Scene difference descriptions
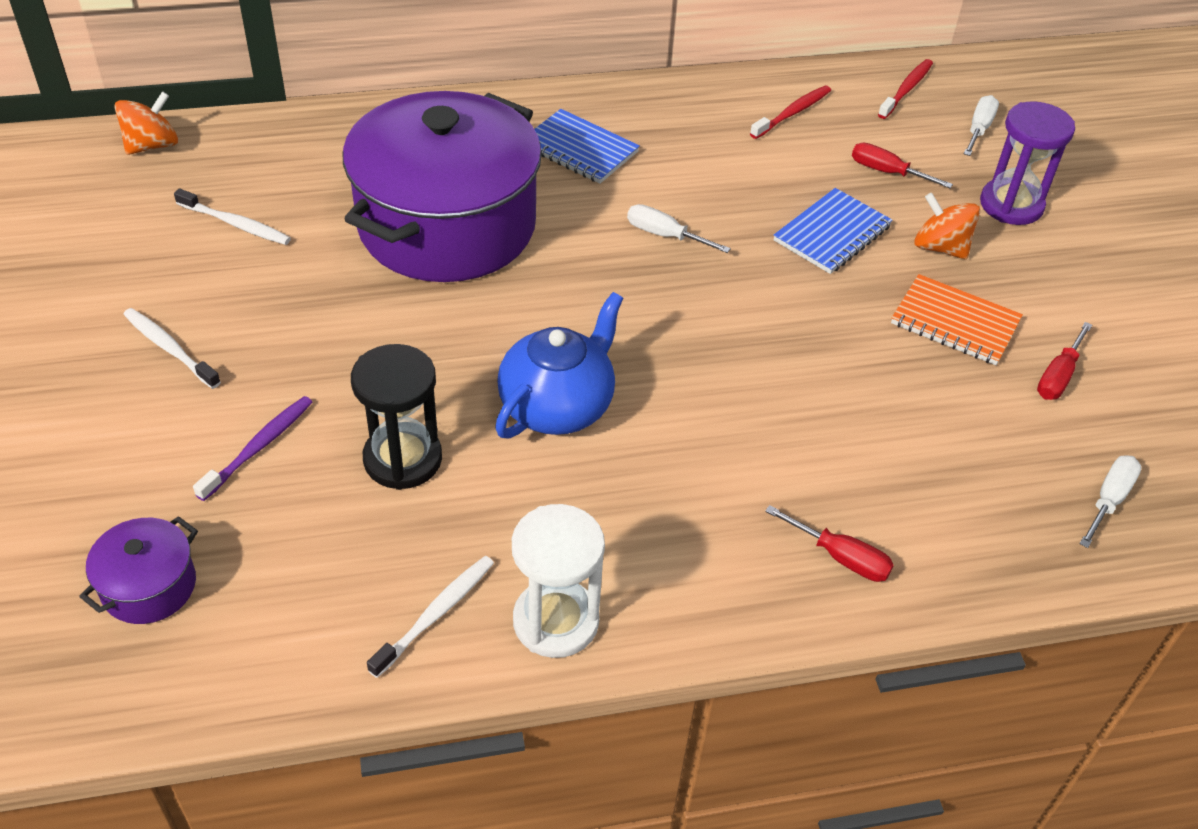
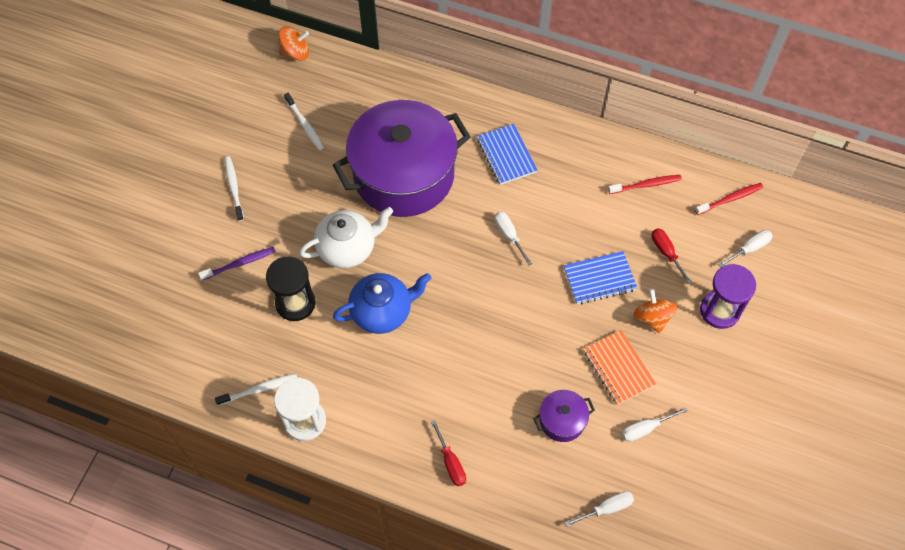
camera: 35 degrees right, 15 degrees up
purple pot [79,516,198,624] -> purple pot moved to [533,390,595,442]
red screwdriver [1037,322,1092,400] -> white screwdriver [622,407,687,442]
none -> white teapot [299,207,393,268]

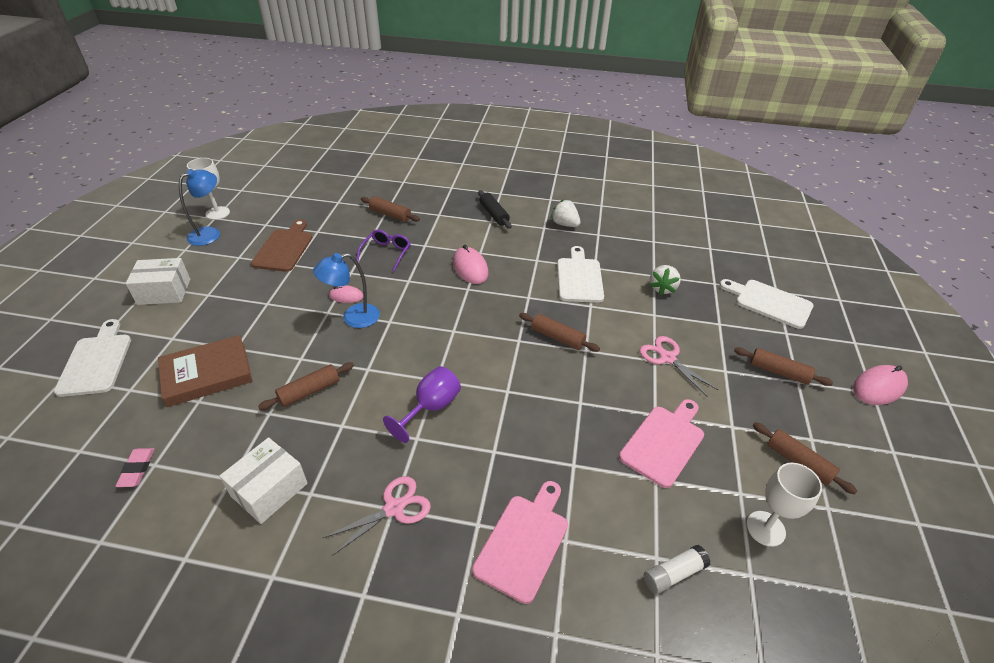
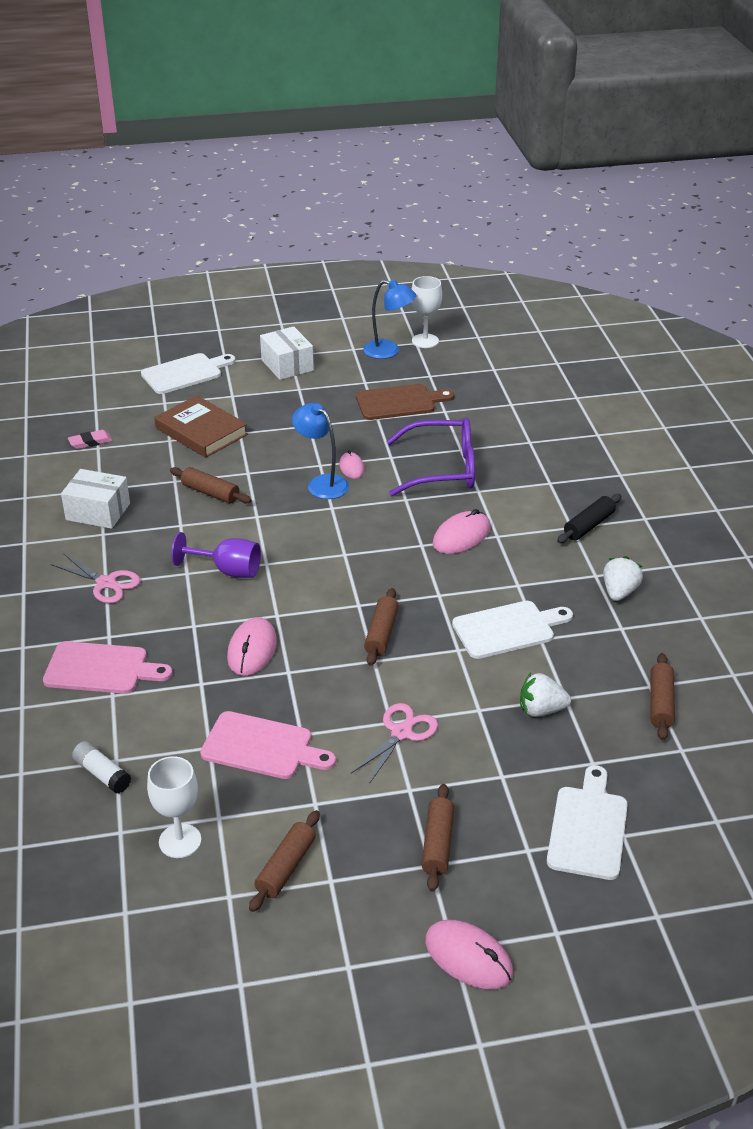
camera: 70 degrees right, 5 degrees down
purple glasses [356,229,411,271] -> purple glasses [386,418,475,496], size x1.76
brown rolling pin [361,196,420,222] -> brown rolling pin moved to [651,653,675,740]
none -> pink mouse [227,617,277,676]

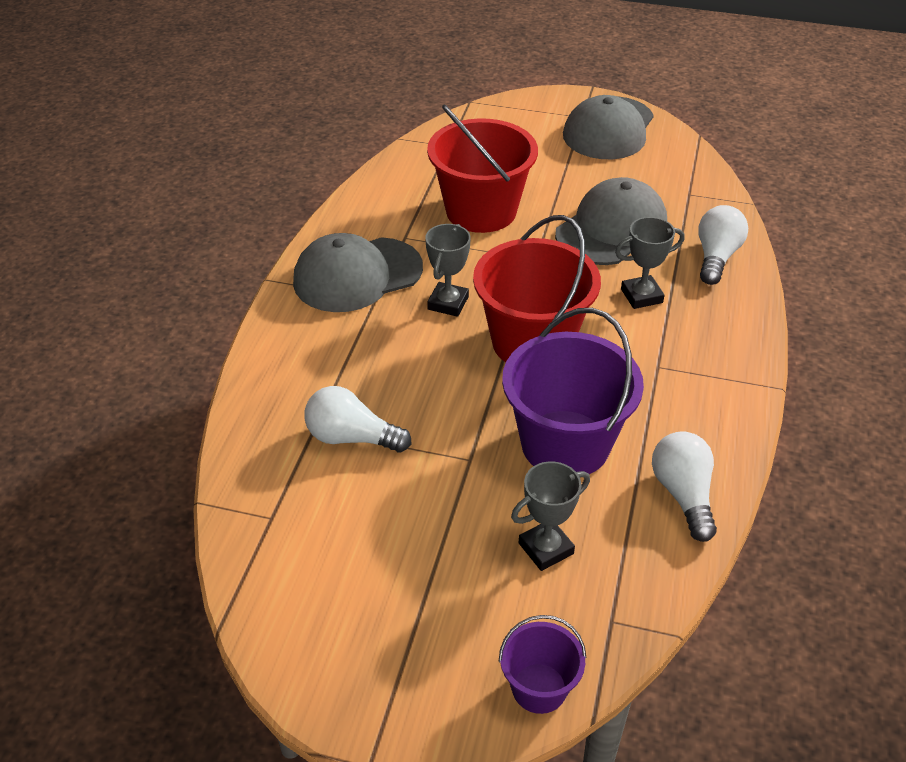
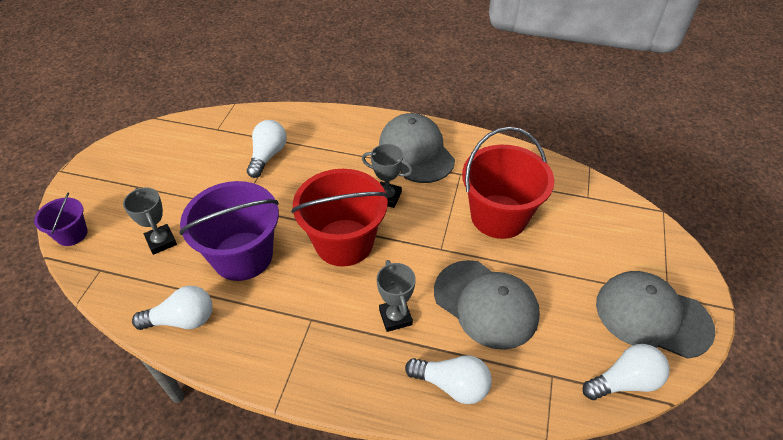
camera: 90 degrees right, 5 degrees up
none -> white light bulb [583,344,670,400]

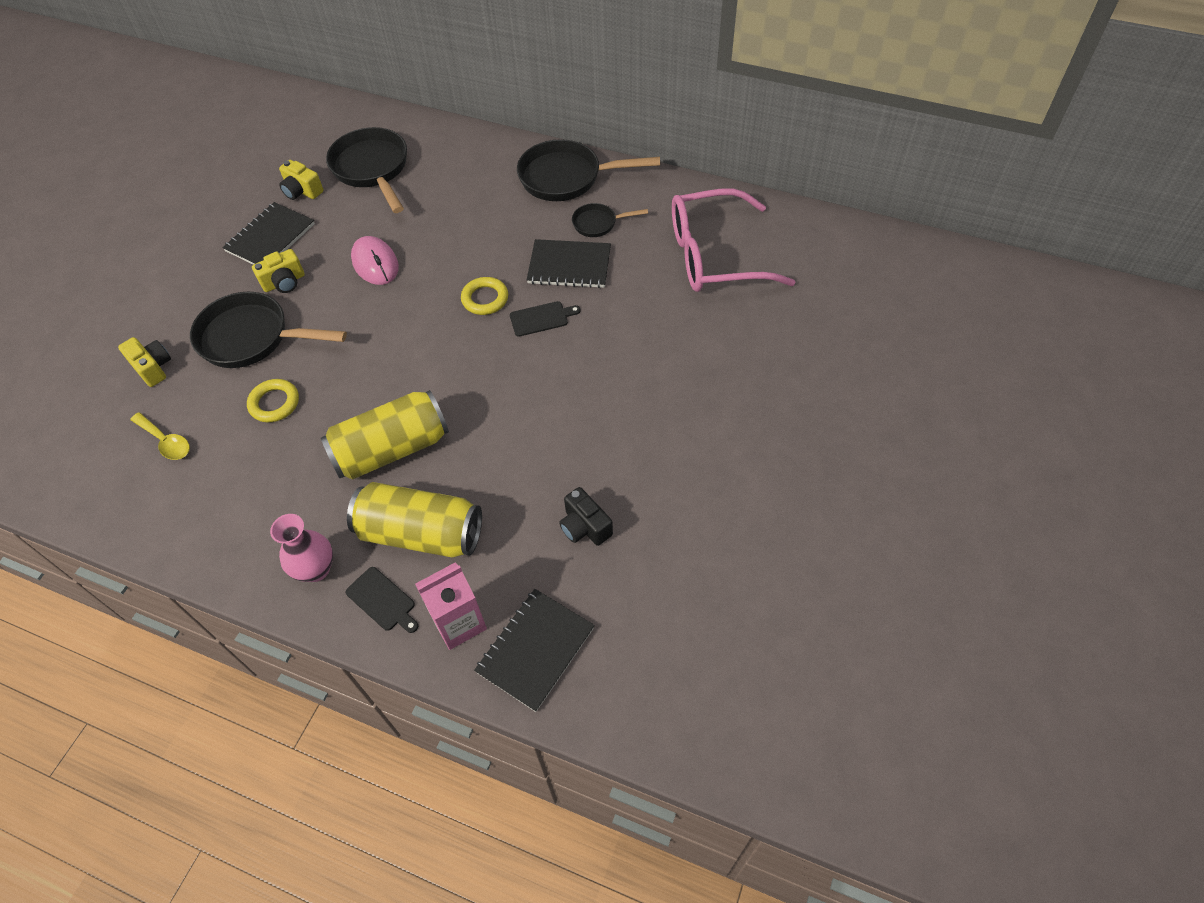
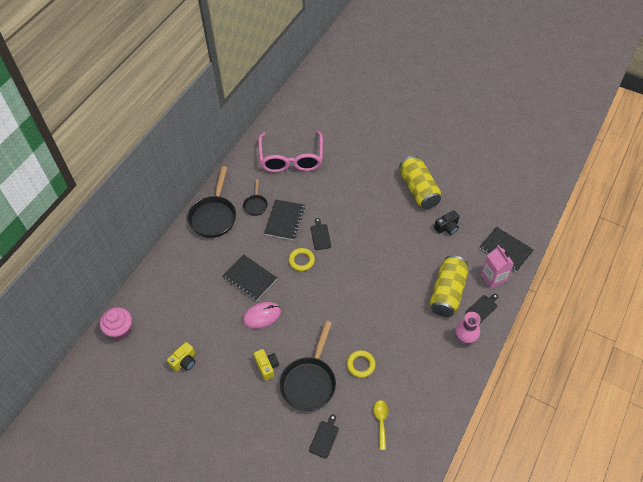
camera: 85 degrees left, 0 degrees up
yellow camera [118,337,171,387] -> black cutting board [309,414,339,459]
yellow spoon [130,412,190,460] -> yellow spoon turned 45 degrees counterclockwise [373,400,389,450]
black notebook [222,202,315,264] -> black notebook moved to [222,254,277,301]
yellow can [321,390,449,479] -> yellow can moved to [399,155,442,209]
black pan [326,127,407,213] -> none
none -> pink cupcake [100,307,132,340]

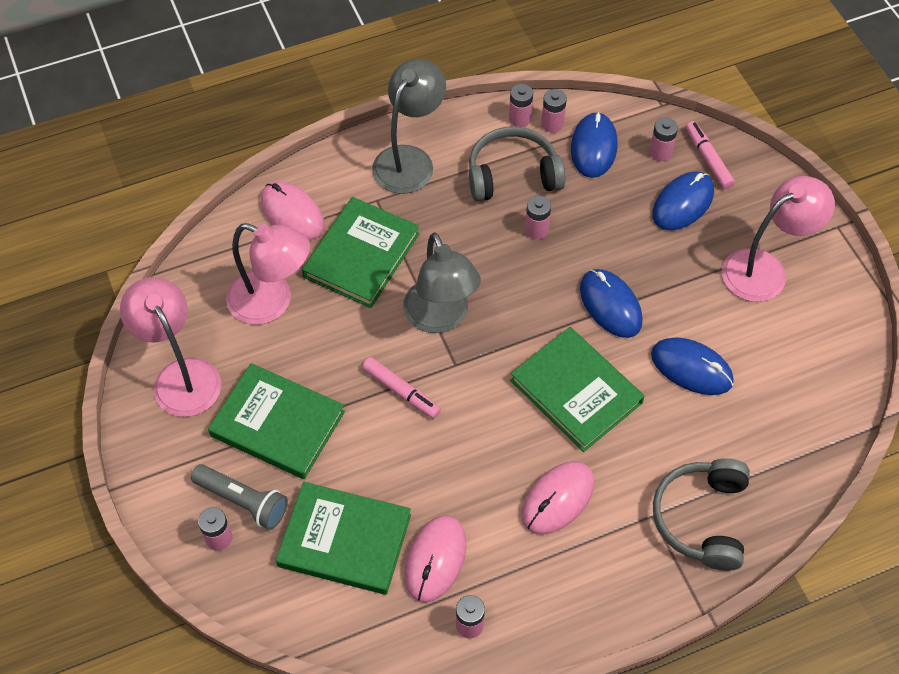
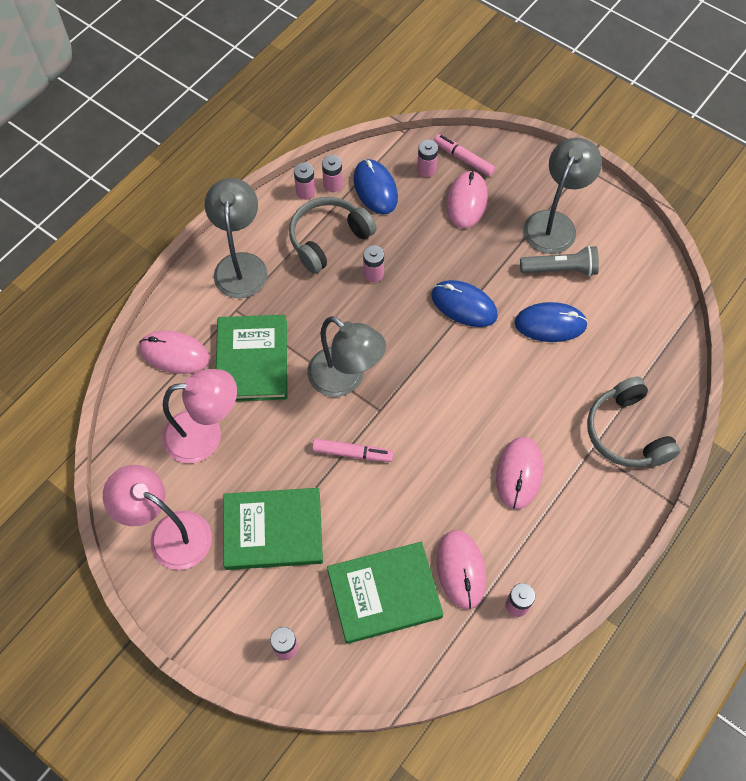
camera: 30 degrees left, 5 degrees up
grey flashlight [191,464,288,530] -> grey flashlight moved to [520,246,599,276]
green book [510,327,644,452] -> none
blue mouse [652,171,714,230] -> pink mouse [447,170,488,228]
pink lamp [722,176,835,302] -> grey lamp [523,138,602,254]

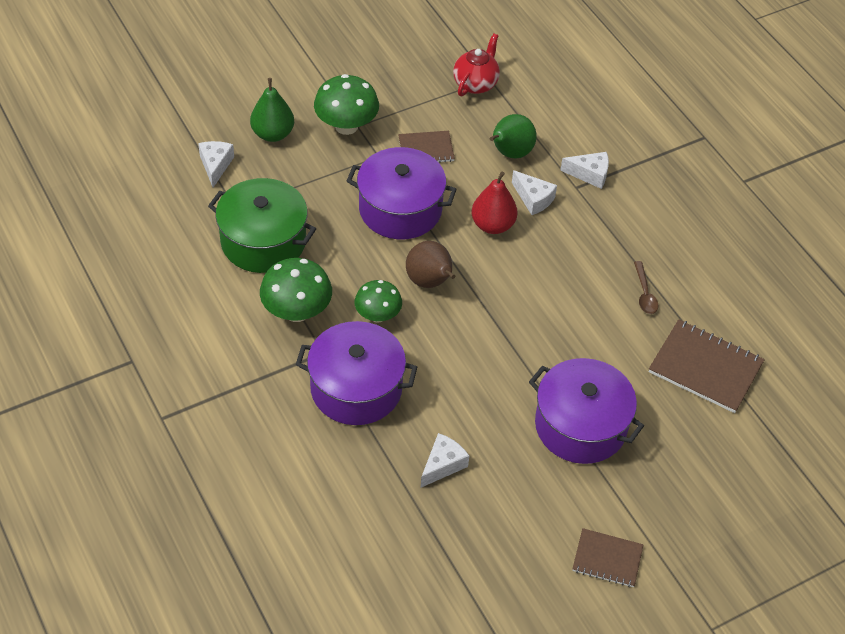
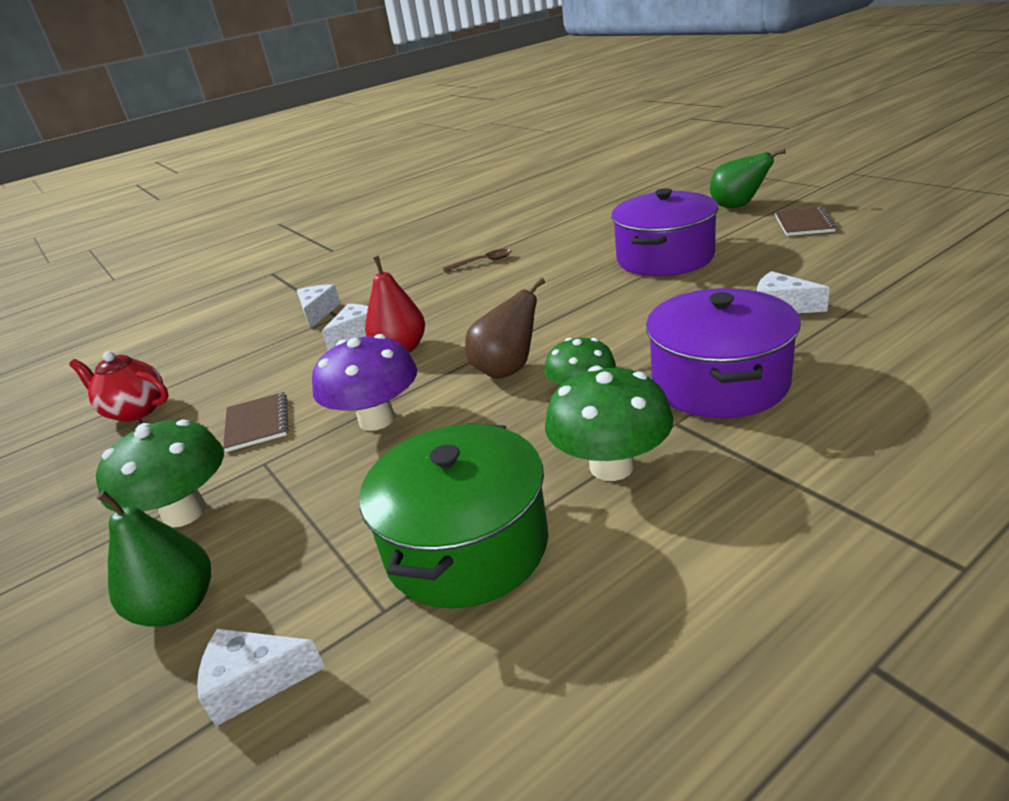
camera: 90 degrees left, 20 degrees down
purple pot [347,147,457,239] -> purple mushroom [312,334,417,431]
green pear [490,114,537,158] -> green pear moved to [710,149,785,208]
brown notebook [649,319,765,413] -> none

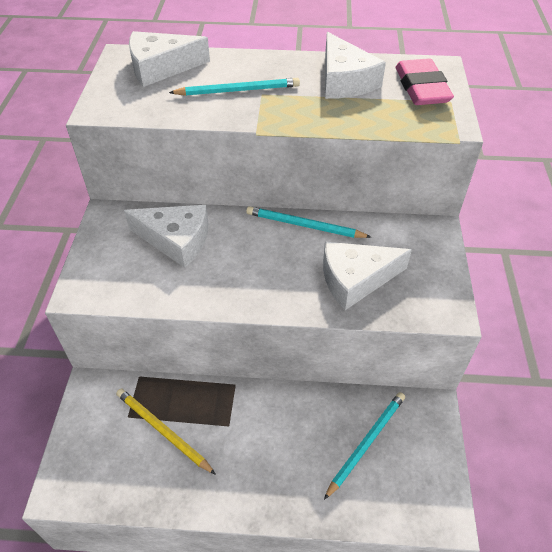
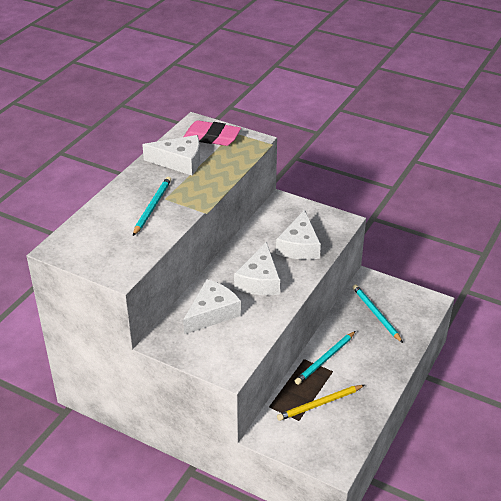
camera: 65 degrees left, 10 degrees down
white cheese [129,31,210,87] -> white cheese moved to [234,242,280,295]
turquoise pencil [246,206,371,238] -> turquoise pencil moved to [295,331,356,385]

Problem description – Without the pictures, repeat all the records word for word.

Result below –
camera: 35 degrees right, 15 degrees up
purple pot [79,516,198,624] -> purple pot moved to [533,390,595,442]
red screwdriver [1037,322,1092,400] -> white screwdriver [622,407,687,442]
none -> white teapot [299,207,393,268]

camera: 70 degrees right, 5 degrees down
purple glasses [356,229,411,271] -> purple glasses [386,418,475,496], size x1.76
brown rolling pin [361,196,420,222] -> brown rolling pin moved to [651,653,675,740]
none -> pink mouse [227,617,277,676]

camera: 90 degrees right, 5 degrees up
none -> white light bulb [583,344,670,400]

camera: 85 degrees left, 0 degrees up
yellow camera [118,337,171,387] -> black cutting board [309,414,339,459]
yellow spoon [130,412,190,460] -> yellow spoon turned 45 degrees counterclockwise [373,400,389,450]
black notebook [222,202,315,264] -> black notebook moved to [222,254,277,301]
yellow can [321,390,449,479] -> yellow can moved to [399,155,442,209]
black pan [326,127,407,213] -> none
none -> pink cupcake [100,307,132,340]

camera: 30 degrees left, 5 degrees up
grey flashlight [191,464,288,530] -> grey flashlight moved to [520,246,599,276]
green book [510,327,644,452] -> none
blue mouse [652,171,714,230] -> pink mouse [447,170,488,228]
pink lamp [722,176,835,302] -> grey lamp [523,138,602,254]

camera: 90 degrees left, 20 degrees down
purple pot [347,147,457,239] -> purple mushroom [312,334,417,431]
green pear [490,114,537,158] -> green pear moved to [710,149,785,208]
brown notebook [649,319,765,413] -> none

camera: 65 degrees left, 10 degrees down
white cheese [129,31,210,87] -> white cheese moved to [234,242,280,295]
turquoise pencil [246,206,371,238] -> turquoise pencil moved to [295,331,356,385]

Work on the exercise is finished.